__EXERCISE GOAL__. In the entries below, find the line with "(459, 184) = (233, 304): grey" and the line with "(654, 275) = (363, 339): none -> blue donut". Return those two lines and all lines between them, exactly.

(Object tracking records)
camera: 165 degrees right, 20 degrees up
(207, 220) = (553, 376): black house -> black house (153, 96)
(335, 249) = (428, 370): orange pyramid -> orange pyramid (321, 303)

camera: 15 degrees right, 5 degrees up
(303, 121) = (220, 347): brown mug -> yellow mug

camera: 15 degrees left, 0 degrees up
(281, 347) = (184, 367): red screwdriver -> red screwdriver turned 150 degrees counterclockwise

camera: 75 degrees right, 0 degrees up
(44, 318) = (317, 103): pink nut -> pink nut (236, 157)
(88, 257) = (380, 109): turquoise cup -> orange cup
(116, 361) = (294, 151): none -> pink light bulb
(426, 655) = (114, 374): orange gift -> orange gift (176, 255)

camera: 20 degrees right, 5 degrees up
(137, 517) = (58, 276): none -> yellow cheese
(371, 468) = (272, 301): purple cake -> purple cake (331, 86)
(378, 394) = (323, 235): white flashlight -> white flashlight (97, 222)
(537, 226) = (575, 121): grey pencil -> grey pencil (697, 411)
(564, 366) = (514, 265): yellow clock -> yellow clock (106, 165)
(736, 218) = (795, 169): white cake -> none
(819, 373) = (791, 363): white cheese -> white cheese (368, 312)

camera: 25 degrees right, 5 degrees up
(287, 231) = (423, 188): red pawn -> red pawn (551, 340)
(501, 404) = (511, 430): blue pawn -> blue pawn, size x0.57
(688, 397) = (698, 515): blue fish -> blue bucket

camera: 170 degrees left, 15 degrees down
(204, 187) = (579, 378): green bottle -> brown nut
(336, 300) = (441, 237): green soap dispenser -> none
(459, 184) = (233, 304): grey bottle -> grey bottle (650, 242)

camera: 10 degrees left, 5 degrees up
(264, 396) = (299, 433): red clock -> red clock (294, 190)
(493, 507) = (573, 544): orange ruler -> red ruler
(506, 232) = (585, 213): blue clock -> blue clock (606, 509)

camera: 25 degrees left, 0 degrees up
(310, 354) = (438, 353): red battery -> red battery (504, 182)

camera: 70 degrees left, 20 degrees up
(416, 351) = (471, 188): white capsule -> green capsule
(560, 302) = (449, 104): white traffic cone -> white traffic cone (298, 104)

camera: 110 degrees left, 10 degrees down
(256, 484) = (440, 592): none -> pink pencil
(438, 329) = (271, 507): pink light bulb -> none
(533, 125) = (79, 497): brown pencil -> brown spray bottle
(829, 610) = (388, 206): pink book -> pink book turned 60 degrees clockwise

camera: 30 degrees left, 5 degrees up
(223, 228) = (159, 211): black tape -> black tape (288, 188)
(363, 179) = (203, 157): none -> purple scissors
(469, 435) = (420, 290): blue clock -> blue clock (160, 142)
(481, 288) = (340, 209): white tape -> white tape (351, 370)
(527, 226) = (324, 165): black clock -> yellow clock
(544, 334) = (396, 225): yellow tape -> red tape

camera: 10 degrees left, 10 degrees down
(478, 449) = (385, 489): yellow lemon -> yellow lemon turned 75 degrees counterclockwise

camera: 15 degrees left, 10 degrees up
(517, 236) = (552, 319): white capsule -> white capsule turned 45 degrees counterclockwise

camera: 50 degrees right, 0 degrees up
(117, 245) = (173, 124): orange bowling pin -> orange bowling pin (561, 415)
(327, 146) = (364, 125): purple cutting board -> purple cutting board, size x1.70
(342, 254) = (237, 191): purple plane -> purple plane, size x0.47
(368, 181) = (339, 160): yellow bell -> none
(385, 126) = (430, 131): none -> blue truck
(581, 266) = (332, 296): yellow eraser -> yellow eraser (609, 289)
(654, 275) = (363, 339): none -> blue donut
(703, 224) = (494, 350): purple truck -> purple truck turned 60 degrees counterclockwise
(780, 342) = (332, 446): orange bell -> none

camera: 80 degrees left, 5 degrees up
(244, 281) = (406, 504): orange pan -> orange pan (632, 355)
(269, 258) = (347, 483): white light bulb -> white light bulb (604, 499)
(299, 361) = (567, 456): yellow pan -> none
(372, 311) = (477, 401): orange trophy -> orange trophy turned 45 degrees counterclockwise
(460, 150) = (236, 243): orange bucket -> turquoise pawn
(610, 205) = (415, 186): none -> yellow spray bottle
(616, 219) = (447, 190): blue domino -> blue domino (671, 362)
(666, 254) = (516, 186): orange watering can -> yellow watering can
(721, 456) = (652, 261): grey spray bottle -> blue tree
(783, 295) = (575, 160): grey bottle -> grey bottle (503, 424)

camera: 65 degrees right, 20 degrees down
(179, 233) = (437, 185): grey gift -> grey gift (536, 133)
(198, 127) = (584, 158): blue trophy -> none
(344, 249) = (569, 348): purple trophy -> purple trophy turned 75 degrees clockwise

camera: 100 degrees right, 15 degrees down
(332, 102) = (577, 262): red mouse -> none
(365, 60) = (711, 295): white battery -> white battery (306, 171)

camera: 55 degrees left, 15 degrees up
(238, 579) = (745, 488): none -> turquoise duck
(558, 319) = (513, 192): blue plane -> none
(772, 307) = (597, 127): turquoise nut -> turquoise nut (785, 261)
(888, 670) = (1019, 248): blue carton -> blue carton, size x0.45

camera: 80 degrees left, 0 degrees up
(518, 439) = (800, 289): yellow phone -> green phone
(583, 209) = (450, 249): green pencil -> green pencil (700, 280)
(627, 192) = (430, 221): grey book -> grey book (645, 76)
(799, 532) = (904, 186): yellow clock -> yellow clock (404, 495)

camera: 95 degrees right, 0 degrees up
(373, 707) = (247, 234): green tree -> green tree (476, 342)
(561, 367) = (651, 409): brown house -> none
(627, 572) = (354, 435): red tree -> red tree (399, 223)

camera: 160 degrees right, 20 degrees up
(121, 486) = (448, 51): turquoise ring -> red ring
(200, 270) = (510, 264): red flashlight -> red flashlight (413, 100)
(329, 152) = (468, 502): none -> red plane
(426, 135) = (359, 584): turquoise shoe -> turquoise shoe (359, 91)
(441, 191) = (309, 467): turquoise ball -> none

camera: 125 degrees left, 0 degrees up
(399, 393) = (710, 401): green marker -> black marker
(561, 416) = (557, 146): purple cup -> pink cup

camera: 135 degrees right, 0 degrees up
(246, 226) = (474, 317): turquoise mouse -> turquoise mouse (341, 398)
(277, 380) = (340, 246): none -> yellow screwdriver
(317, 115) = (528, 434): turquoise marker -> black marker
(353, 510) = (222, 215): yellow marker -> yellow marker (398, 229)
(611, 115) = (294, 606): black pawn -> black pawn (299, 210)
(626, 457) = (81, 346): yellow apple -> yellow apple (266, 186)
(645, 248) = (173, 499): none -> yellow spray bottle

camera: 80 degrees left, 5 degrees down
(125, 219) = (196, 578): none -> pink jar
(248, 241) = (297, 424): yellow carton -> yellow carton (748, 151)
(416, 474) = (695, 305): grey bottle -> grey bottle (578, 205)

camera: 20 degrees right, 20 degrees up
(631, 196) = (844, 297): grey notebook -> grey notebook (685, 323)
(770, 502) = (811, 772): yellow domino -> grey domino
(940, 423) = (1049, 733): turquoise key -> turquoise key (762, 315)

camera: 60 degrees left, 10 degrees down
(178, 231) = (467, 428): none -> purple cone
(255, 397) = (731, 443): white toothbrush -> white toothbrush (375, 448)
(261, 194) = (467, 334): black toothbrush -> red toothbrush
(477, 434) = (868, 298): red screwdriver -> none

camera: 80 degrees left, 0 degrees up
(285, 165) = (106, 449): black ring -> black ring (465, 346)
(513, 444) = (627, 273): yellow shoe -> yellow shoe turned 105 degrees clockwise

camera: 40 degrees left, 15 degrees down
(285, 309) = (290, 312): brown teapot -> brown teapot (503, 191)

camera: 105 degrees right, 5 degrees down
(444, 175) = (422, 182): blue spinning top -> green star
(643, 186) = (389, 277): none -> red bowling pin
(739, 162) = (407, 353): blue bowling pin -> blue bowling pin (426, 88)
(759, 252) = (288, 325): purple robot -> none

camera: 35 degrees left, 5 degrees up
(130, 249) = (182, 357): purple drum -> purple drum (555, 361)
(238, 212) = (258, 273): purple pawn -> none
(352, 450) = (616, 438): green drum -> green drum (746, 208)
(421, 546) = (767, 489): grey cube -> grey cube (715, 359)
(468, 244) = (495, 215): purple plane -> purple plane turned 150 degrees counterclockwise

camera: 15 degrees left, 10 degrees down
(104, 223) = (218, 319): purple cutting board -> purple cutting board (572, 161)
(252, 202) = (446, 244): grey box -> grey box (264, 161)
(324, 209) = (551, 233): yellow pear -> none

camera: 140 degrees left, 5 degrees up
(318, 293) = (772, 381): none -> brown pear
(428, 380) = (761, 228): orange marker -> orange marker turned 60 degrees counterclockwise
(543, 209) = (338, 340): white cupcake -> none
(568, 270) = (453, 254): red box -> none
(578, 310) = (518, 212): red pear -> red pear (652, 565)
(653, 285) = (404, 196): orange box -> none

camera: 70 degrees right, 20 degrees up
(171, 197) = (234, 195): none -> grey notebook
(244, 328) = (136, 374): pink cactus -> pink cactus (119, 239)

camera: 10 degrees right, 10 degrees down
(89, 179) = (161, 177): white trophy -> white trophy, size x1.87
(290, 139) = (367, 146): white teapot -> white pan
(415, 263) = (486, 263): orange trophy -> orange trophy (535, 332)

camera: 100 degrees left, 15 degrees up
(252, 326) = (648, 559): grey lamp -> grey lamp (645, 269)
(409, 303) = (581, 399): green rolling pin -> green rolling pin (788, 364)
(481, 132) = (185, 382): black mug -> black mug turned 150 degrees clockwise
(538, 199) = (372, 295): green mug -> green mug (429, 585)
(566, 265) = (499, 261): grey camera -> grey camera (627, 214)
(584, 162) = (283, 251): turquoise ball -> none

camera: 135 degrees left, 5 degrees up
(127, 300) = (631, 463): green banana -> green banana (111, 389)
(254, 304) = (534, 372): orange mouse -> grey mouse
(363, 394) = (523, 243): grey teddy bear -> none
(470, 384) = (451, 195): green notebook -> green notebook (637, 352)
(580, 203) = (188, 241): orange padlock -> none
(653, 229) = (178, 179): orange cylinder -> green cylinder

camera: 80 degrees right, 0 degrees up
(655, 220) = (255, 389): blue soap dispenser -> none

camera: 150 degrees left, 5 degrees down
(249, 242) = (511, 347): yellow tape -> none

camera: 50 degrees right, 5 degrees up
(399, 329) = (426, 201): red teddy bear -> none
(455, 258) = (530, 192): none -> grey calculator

__TASK RESPONSE__.
(459, 184) = (233, 304): grey bottle -> grey bottle (650, 242)

camera: 10 degrees left, 5 degrees up
(264, 396) = (299, 433): red clock -> red clock (294, 190)
(493, 507) = (573, 544): orange ruler -> red ruler
(506, 232) = (585, 213): blue clock -> blue clock (606, 509)

camera: 25 degrees left, 0 degrees up
(310, 354) = (438, 353): red battery -> red battery (504, 182)

camera: 70 degrees left, 20 degrees up
(416, 351) = (471, 188): white capsule -> green capsule
(560, 302) = (449, 104): white traffic cone -> white traffic cone (298, 104)

camera: 110 degrees left, 10 degrees down
(256, 484) = (440, 592): none -> pink pencil
(438, 329) = (271, 507): pink light bulb -> none
(533, 125) = (79, 497): brown pencil -> brown spray bottle
(829, 610) = (388, 206): pink book -> pink book turned 60 degrees clockwise

camera: 30 degrees left, 5 degrees up
(223, 228) = (159, 211): black tape -> black tape (288, 188)
(363, 179) = (203, 157): none -> purple scissors
(469, 435) = (420, 290): blue clock -> blue clock (160, 142)
(481, 288) = (340, 209): white tape -> white tape (351, 370)
(527, 226) = (324, 165): black clock -> yellow clock
(544, 334) = (396, 225): yellow tape -> red tape

camera: 10 degrees left, 10 degrees down
(478, 449) = (385, 489): yellow lemon -> yellow lemon turned 75 degrees counterclockwise

camera: 15 degrees left, 10 degrees up
(517, 236) = (552, 319): white capsule -> white capsule turned 45 degrees counterclockwise

camera: 50 degrees right, 0 degrees up
(117, 245) = (173, 124): orange bowling pin -> orange bowling pin (561, 415)
(327, 146) = (364, 125): purple cutting board -> purple cutting board, size x1.70
(342, 254) = (237, 191): purple plane -> purple plane, size x0.47
(368, 181) = (339, 160): yellow bell -> none
(385, 126) = (430, 131): none -> blue truck
(581, 266) = (332, 296): yellow eraser -> yellow eraser (609, 289)
(654, 275) = (363, 339): none -> blue donut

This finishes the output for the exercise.